#### Data supplied:
######

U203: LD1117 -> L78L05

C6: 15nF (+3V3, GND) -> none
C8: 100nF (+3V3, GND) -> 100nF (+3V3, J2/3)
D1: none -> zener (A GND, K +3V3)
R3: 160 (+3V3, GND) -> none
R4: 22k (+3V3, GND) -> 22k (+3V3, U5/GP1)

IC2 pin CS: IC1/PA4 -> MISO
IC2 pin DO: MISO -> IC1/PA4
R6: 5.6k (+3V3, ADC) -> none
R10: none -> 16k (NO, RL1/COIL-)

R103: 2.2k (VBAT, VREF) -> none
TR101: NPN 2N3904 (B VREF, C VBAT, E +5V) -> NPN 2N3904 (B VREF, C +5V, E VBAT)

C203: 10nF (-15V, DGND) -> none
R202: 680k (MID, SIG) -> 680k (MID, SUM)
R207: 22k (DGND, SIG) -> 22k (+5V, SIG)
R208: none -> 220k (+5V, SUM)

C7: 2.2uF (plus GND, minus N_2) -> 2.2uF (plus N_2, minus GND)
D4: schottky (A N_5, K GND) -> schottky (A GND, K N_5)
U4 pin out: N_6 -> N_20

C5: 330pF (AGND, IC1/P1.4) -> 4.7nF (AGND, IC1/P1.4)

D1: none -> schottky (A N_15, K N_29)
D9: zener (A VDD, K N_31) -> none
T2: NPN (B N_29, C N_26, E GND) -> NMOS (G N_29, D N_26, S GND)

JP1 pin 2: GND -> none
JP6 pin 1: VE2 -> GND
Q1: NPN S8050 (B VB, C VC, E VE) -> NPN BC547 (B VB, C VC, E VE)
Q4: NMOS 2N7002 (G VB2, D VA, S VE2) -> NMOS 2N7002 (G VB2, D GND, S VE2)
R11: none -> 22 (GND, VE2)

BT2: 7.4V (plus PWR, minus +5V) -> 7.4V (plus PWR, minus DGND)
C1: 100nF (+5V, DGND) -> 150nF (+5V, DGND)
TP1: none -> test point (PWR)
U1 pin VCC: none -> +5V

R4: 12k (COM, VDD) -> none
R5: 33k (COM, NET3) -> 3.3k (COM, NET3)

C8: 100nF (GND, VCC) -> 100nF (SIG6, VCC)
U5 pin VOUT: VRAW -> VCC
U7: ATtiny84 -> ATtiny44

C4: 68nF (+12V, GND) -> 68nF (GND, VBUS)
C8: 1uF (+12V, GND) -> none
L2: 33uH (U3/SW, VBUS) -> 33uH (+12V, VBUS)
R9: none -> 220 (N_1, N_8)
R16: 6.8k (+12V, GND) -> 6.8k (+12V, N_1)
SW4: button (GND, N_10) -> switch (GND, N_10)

######

#### Task instructions:
Only the count is wanted. Count the lines of the data above that include the string "MISO".

#### Task result:
2